→ EXERCISE: Repeat exactly, and only, the lines running from the one that holds "orange 1x2 brick [106,524,234,586]" to the end of the records.

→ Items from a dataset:
■ ■ ■ ■ ■ ■ ■

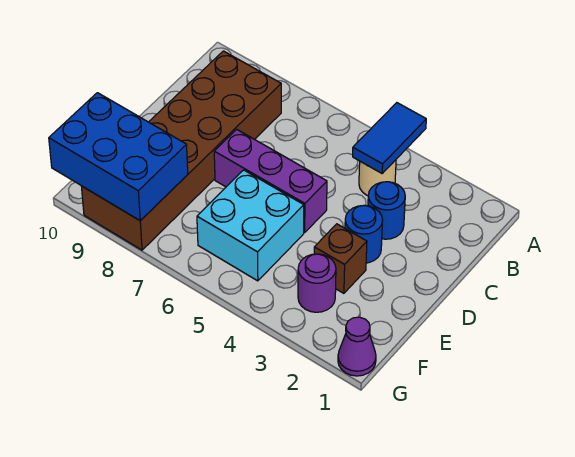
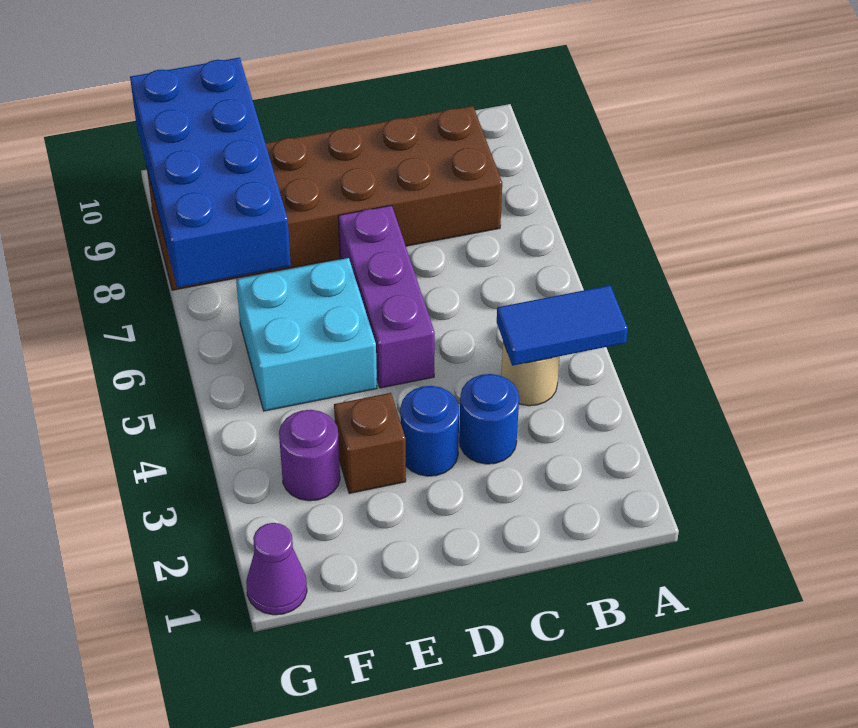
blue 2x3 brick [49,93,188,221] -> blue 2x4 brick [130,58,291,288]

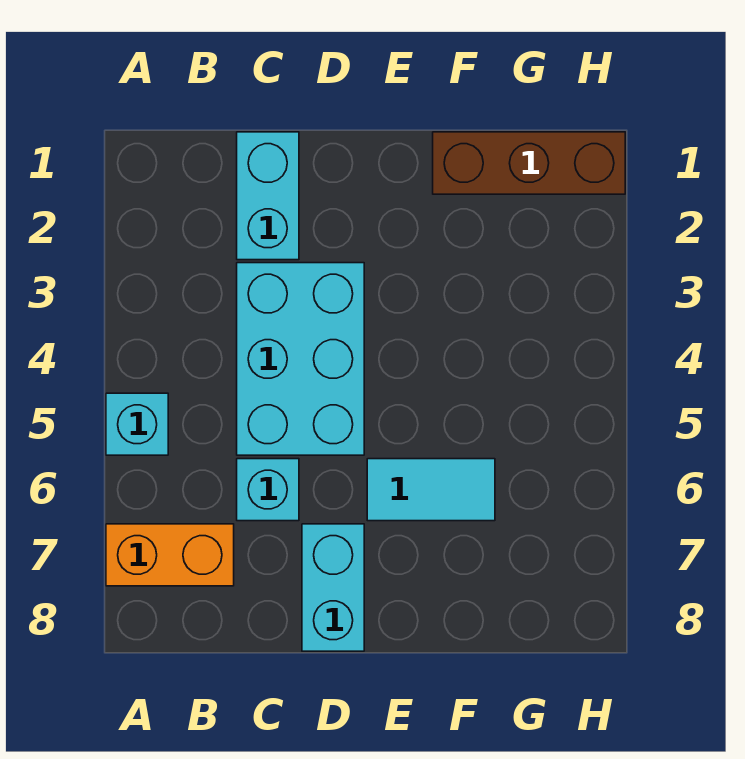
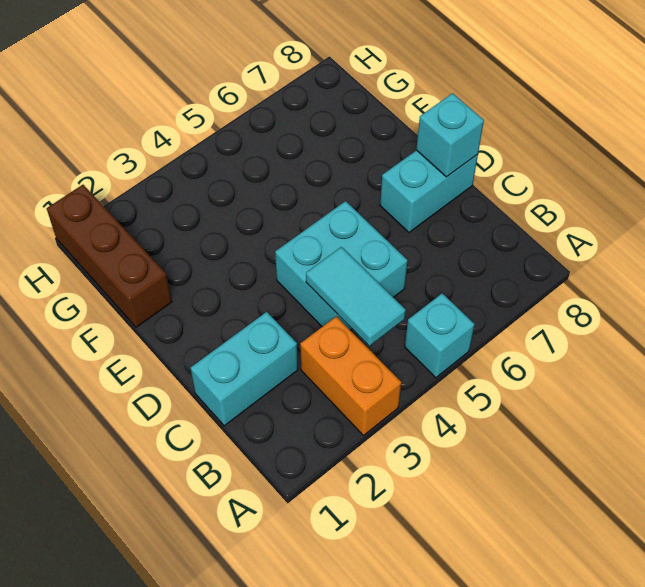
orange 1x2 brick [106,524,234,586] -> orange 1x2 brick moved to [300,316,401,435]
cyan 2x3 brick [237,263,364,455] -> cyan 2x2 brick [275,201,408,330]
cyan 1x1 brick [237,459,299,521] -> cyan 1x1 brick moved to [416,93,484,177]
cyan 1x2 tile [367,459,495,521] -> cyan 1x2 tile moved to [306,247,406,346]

■ ■ ■ ■ ■ ■ ■

→ EXERCISE OUTPUT:
orange 1x2 brick [106,524,234,586] -> orange 1x2 brick moved to [300,316,401,435]
cyan 2x3 brick [237,263,364,455] -> cyan 2x2 brick [275,201,408,330]
cyan 1x1 brick [237,459,299,521] -> cyan 1x1 brick moved to [416,93,484,177]
cyan 1x2 tile [367,459,495,521] -> cyan 1x2 tile moved to [306,247,406,346]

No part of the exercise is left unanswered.